_EXERCISE DIRECTIONS_. Please restate the records that follow exactly, skipping their images.

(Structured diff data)
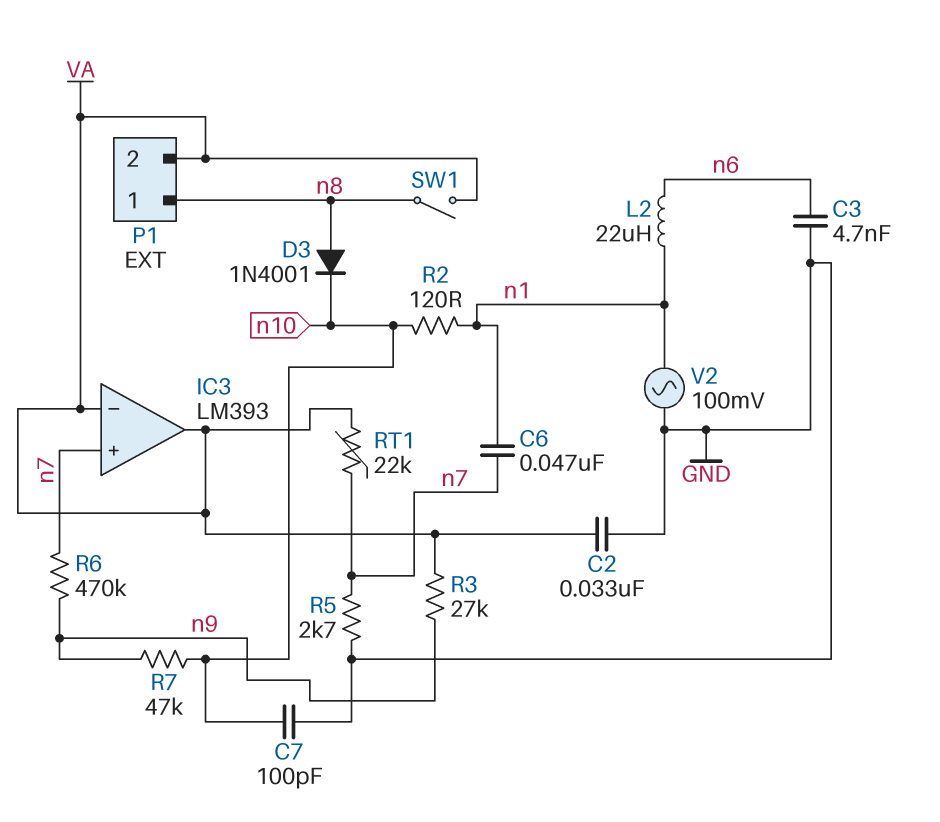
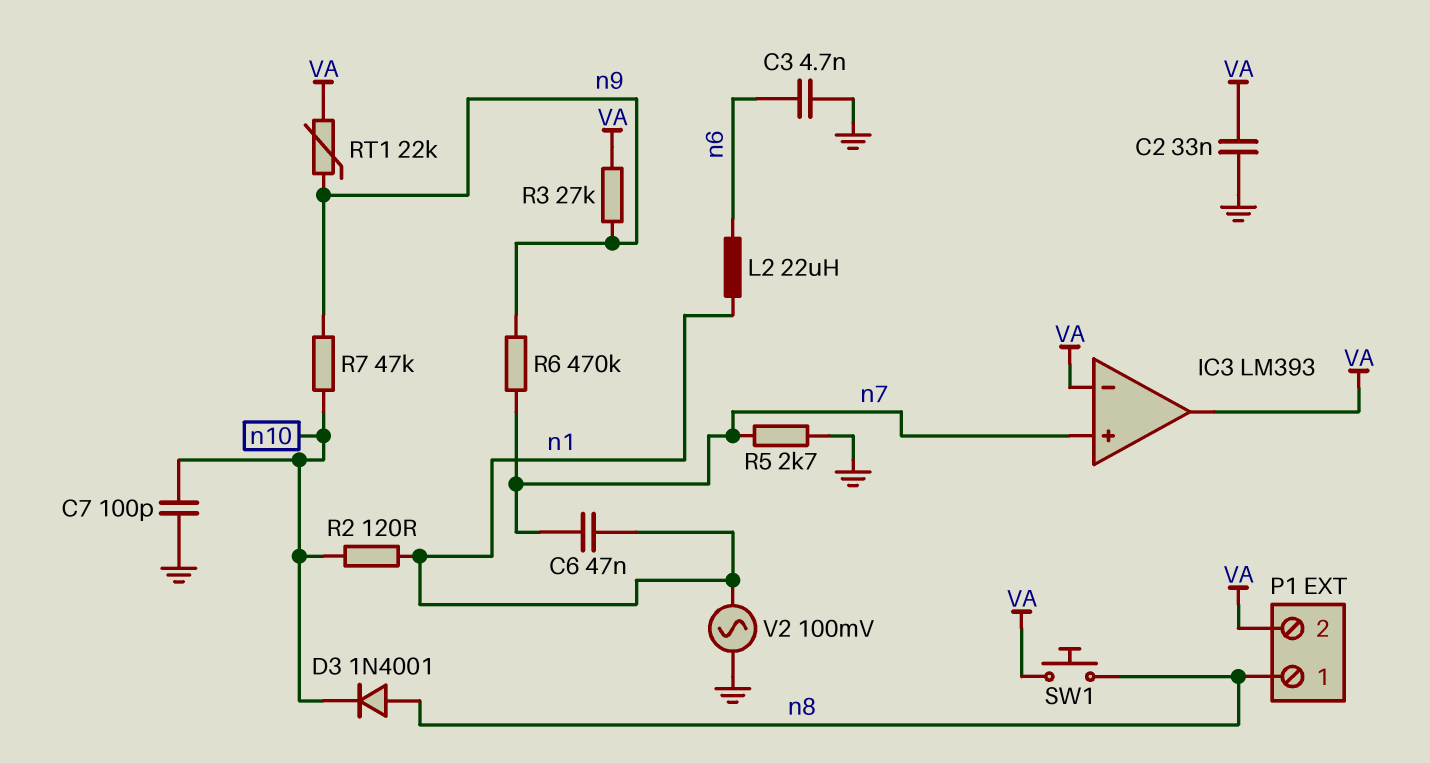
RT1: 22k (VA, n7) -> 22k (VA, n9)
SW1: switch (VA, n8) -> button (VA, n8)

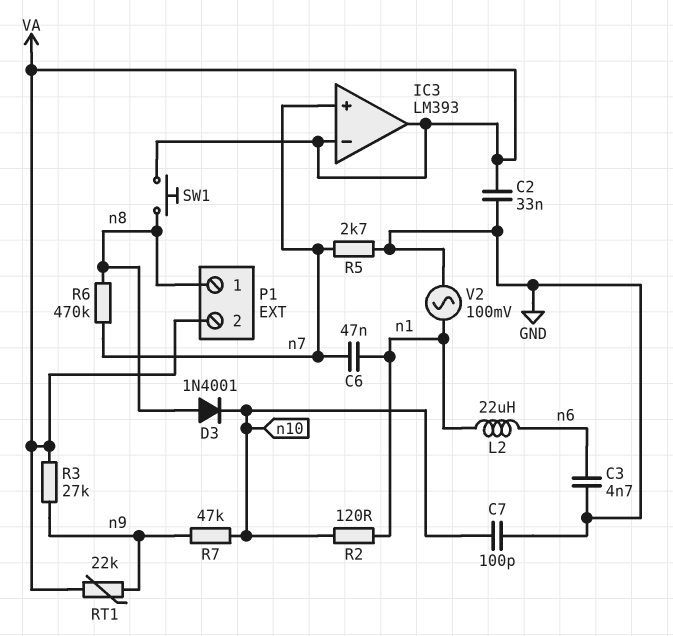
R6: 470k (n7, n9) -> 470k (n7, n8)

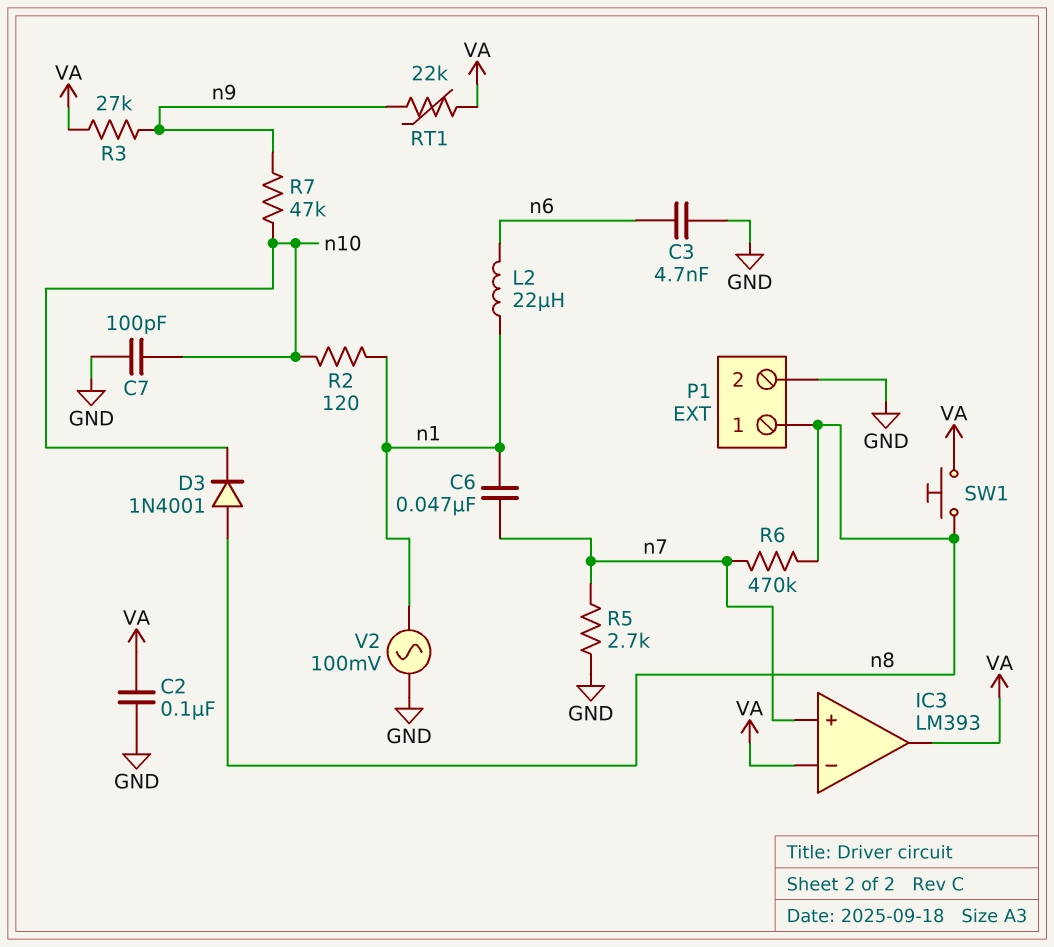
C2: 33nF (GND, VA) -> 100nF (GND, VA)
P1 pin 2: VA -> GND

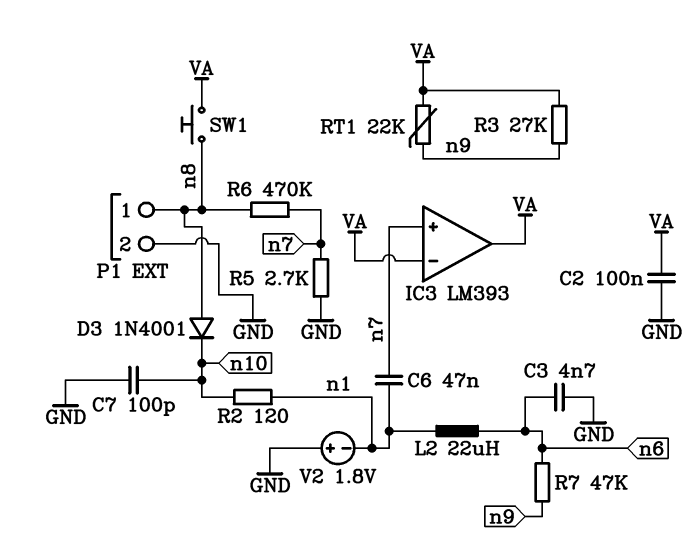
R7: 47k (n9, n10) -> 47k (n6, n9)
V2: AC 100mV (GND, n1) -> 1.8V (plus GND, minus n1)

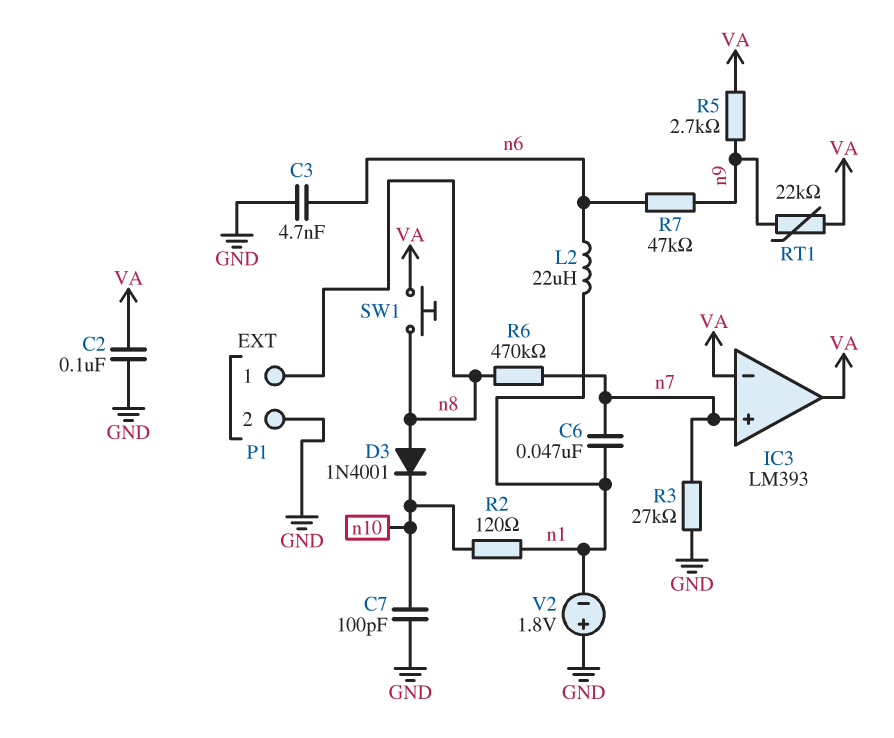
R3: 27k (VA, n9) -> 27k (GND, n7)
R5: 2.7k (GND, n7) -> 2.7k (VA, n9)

_EXERCISE RESPONSE_.
RT1: 22k (VA, n7) -> 22k (VA, n9)
SW1: switch (VA, n8) -> button (VA, n8)

R6: 470k (n7, n9) -> 470k (n7, n8)

C2: 33nF (GND, VA) -> 100nF (GND, VA)
P1 pin 2: VA -> GND

R7: 47k (n9, n10) -> 47k (n6, n9)
V2: AC 100mV (GND, n1) -> 1.8V (plus GND, minus n1)

R3: 27k (VA, n9) -> 27k (GND, n7)
R5: 2.7k (GND, n7) -> 2.7k (VA, n9)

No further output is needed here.